All records after this line are to be returned verbatim.

Input records:

● ● ● ● ● ● ●

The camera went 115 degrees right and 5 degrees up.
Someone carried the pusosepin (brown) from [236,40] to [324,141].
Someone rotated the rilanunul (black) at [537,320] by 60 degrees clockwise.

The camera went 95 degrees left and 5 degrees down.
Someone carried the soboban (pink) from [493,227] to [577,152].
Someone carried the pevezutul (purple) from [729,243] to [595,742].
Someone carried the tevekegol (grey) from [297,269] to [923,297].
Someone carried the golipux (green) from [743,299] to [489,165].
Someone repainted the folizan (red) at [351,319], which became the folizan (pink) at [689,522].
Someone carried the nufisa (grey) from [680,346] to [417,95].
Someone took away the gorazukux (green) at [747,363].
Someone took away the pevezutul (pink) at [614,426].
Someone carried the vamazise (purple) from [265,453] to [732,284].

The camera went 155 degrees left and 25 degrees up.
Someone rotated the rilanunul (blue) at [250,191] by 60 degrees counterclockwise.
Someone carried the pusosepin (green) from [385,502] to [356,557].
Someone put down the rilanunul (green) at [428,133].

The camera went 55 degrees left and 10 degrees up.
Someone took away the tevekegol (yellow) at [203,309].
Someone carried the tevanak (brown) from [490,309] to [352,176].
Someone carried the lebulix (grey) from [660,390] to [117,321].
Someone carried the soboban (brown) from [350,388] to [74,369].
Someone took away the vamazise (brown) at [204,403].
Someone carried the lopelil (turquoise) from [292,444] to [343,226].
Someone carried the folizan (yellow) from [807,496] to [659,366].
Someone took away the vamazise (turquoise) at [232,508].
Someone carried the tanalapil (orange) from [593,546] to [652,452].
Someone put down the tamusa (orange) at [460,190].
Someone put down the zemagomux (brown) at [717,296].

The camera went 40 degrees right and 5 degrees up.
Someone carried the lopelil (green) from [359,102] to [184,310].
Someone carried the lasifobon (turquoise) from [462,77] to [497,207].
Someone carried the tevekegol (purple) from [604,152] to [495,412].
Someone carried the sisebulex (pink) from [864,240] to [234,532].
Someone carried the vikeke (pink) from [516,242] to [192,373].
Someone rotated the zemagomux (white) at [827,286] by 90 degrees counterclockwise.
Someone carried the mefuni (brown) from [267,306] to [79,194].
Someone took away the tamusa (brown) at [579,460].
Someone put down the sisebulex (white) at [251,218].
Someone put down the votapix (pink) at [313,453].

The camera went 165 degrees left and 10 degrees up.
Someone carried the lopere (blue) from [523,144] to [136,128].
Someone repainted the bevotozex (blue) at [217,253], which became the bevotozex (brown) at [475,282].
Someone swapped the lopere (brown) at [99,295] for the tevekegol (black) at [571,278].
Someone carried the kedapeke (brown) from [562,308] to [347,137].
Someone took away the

● ● ● ● ● ● ●

Written solution:
The camera went 115 degrees right and 5 degrees up.
Someone carried the pusosepin (brown) from [236,40] to [324,141].
Someone rotated the rilanunul (black) at [537,320] by 60 degrees clockwise.

The camera went 95 degrees left and 5 degrees down.
Someone carried the soboban (pink) from [493,227] to [577,152].
Someone carried the pevezutul (purple) from [729,243] to [595,742].
Someone carried the tevekegol (grey) from [297,269] to [923,297].
Someone carried the golipux (green) from [743,299] to [489,165].
Someone repainted the folizan (red) at [351,319], which became the folizan (pink) at [689,522].
Someone carried the nufisa (grey) from [680,346] to [417,95].
Someone took away the gorazukux (green) at [747,363].
Someone took away the pevezutul (pink) at [614,426].
Someone carried the vamazise (purple) from [265,453] to [732,284].

The camera went 155 degrees left and 25 degrees up.
Someone rotated the rilanunul (blue) at [250,191] by 60 degrees counterclockwise.
Someone carried the pusosepin (green) from [385,502] to [356,557].
Someone put down the rilanunul (green) at [428,133].

The camera went 55 degrees left and 10 degrees up.
Someone took away the tevekegol (yellow) at [203,309].
Someone carried the tevanak (brown) from [490,309] to [352,176].
Someone carried the lebulix (grey) from [660,390] to [117,321].
Someone carried the soboban (brown) from [350,388] to [74,369].
Someone took away the vamazise (brown) at [204,403].
Someone carried the lopelil (turquoise) from [292,444] to [343,226].
Someone carried the folizan (yellow) from [807,496] to [659,366].
Someone took away the vamazise (turquoise) at [232,508].
Someone carried the tanalapil (orange) from [593,546] to [652,452].
Someone put down the tamusa (orange) at [460,190].
Someone put down the zemagomux (brown) at [717,296].

The camera went 40 degrees right and 5 degrees up.
Someone carried the lopelil (green) from [359,102] to [184,310].
Someone carried the lasifobon (turquoise) from [462,77] to [497,207].
Someone carried the tevekegol (purple) from [604,152] to [495,412].
Someone carried the sisebulex (pink) from [864,240] to [234,532].
Someone carried the vikeke (pink) from [516,242] to [192,373].
Someone rotated the zemagomux (white) at [827,286] by 90 degrees counterclockwise.
Someone carried the mefuni (brown) from [267,306] to [79,194].
Someone took away the tamusa (brown) at [579,460].
Someone put down the sisebulex (white) at [251,218].
Someone put down the votapix (pink) at [313,453].

The camera went 165 degrees left and 10 degrees up.
Someone carried the lopere (blue) from [523,144] to [136,128].
Someone repainted the bevotozex (blue) at [217,253], which became the bevotozex (brown) at [475,282].
Someone swapped the lopere (brown) at [99,295] for the tevekegol (black) at [571,278].
Someone carried the kedapeke (brown) from [562,308] to [347,137].
Someone took away the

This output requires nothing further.